» **ASSIGNED TASK**
Where a line contains "white dakoma (2nd from left)", begin there and restate word for word every line to the end of the entries below, pictures excluded.

[Stored data entries]
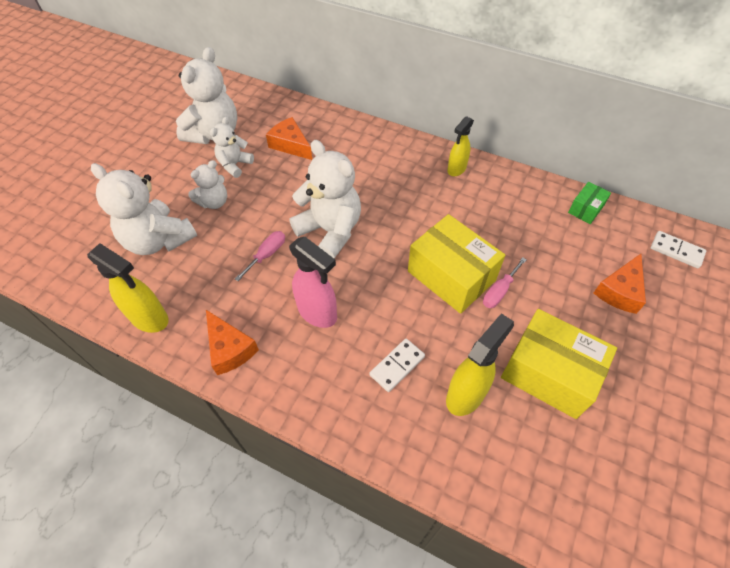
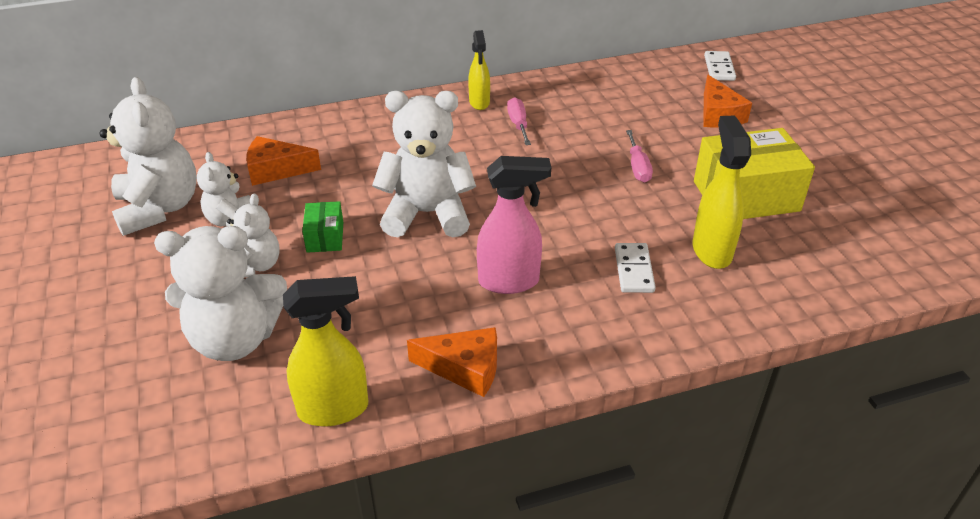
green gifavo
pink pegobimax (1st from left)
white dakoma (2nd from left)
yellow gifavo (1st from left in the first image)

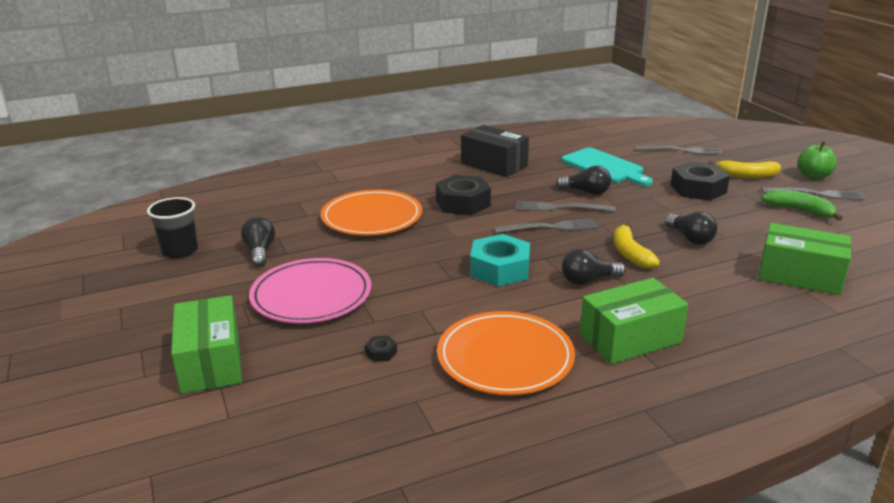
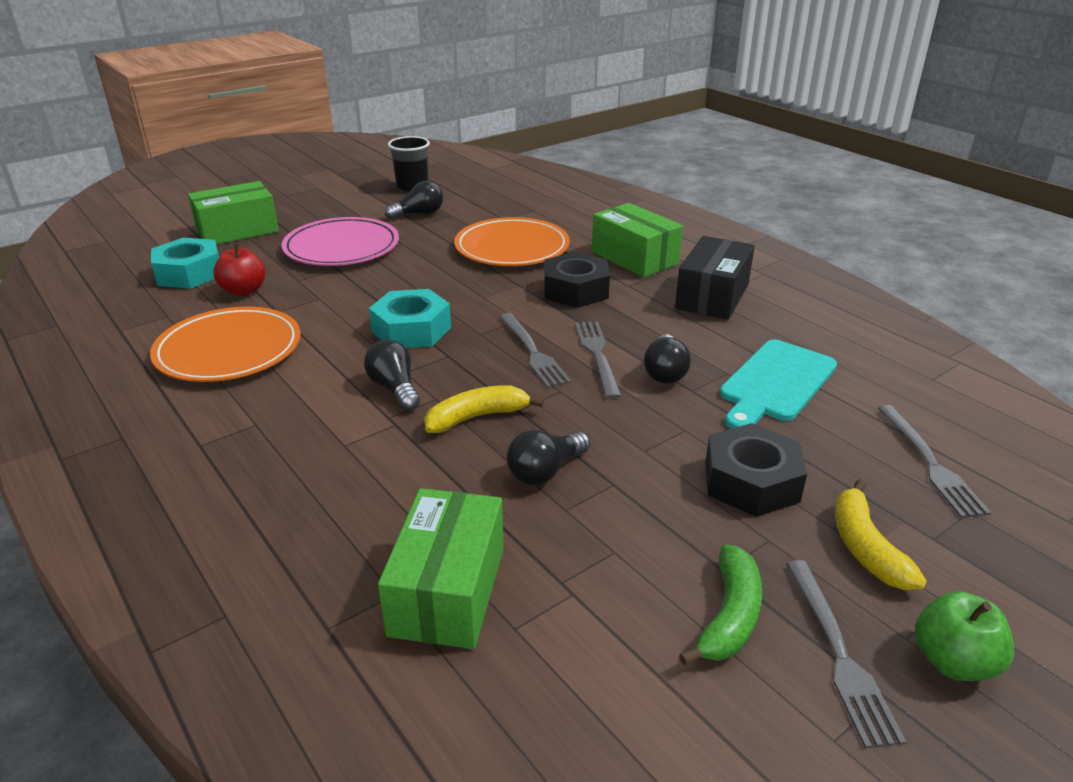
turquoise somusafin (1st from left)
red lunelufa
green gifavo (3rd from left)

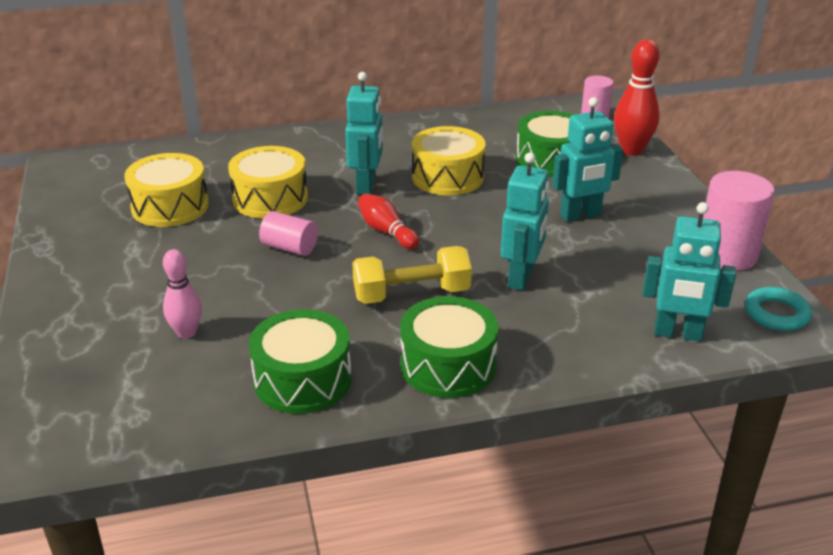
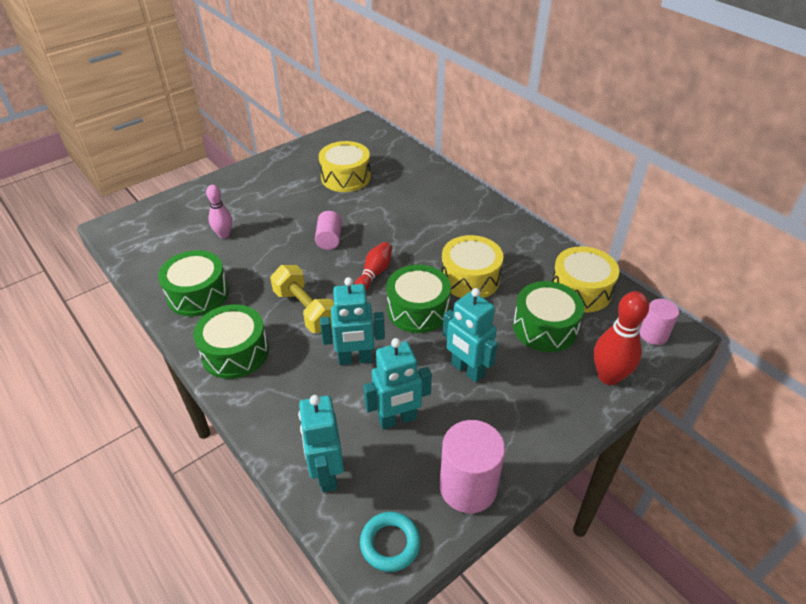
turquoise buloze (3rd from left)
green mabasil (3rd from left)
yellow mabasil (3rd from left)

» **REPLY**
white dakoma (2nd from left)
yellow gifavo (1st from left in the first image)

turquoise somusafin (1st from left)
red lunelufa
green gifavo (3rd from left)

turquoise buloze (3rd from left)
green mabasil (3rd from left)
yellow mabasil (3rd from left)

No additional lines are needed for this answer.